**Assigned task:**
Your reply should be made up of every line in the records below that holds the string "camera".

**Information supplied:**
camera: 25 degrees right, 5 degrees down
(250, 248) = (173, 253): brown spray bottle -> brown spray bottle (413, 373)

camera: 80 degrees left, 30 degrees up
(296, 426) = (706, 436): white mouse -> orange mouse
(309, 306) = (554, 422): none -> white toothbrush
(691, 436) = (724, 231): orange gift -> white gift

==

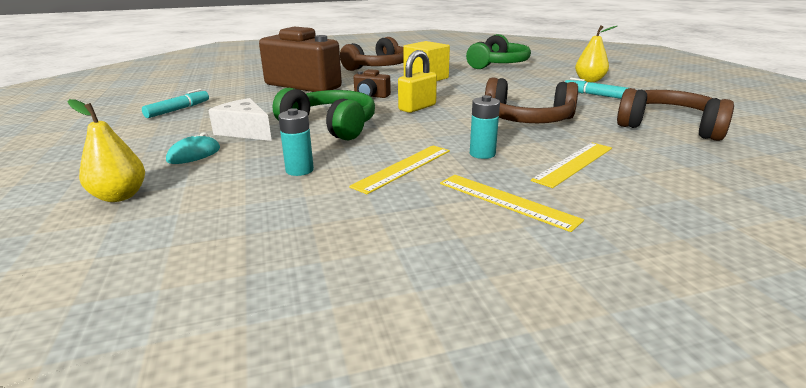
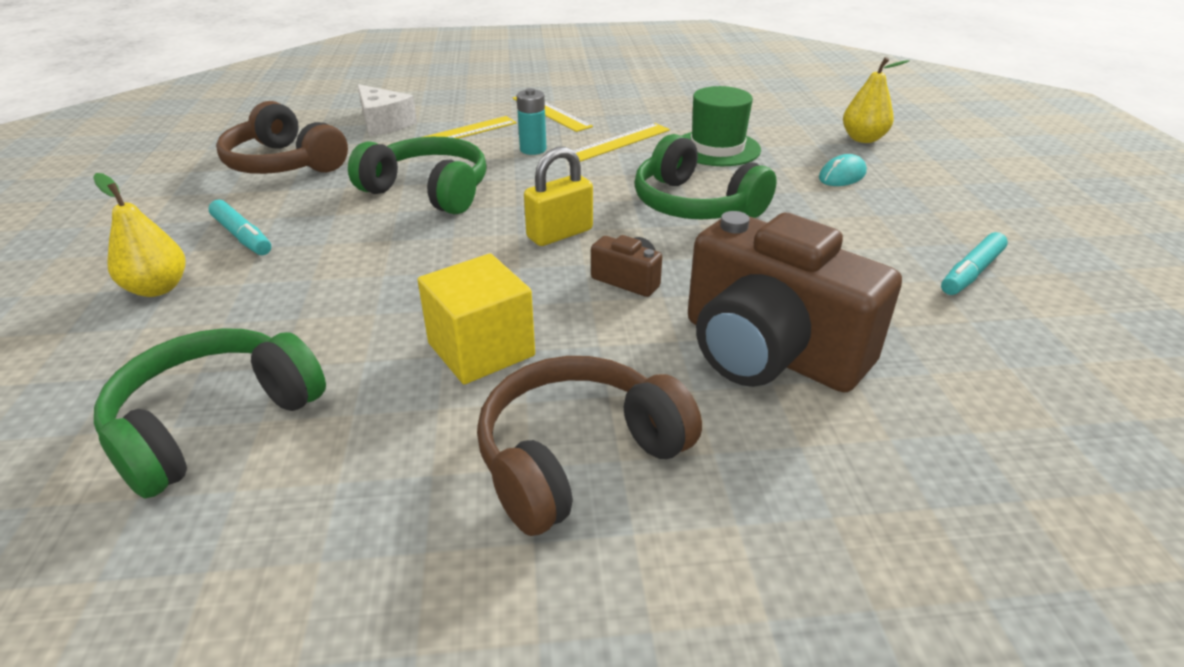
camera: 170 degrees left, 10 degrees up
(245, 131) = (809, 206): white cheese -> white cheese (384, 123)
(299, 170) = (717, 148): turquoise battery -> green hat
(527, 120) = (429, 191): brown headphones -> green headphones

**Solution:**
camera: 25 degrees right, 5 degrees down
camera: 80 degrees left, 30 degrees up
camera: 170 degrees left, 10 degrees up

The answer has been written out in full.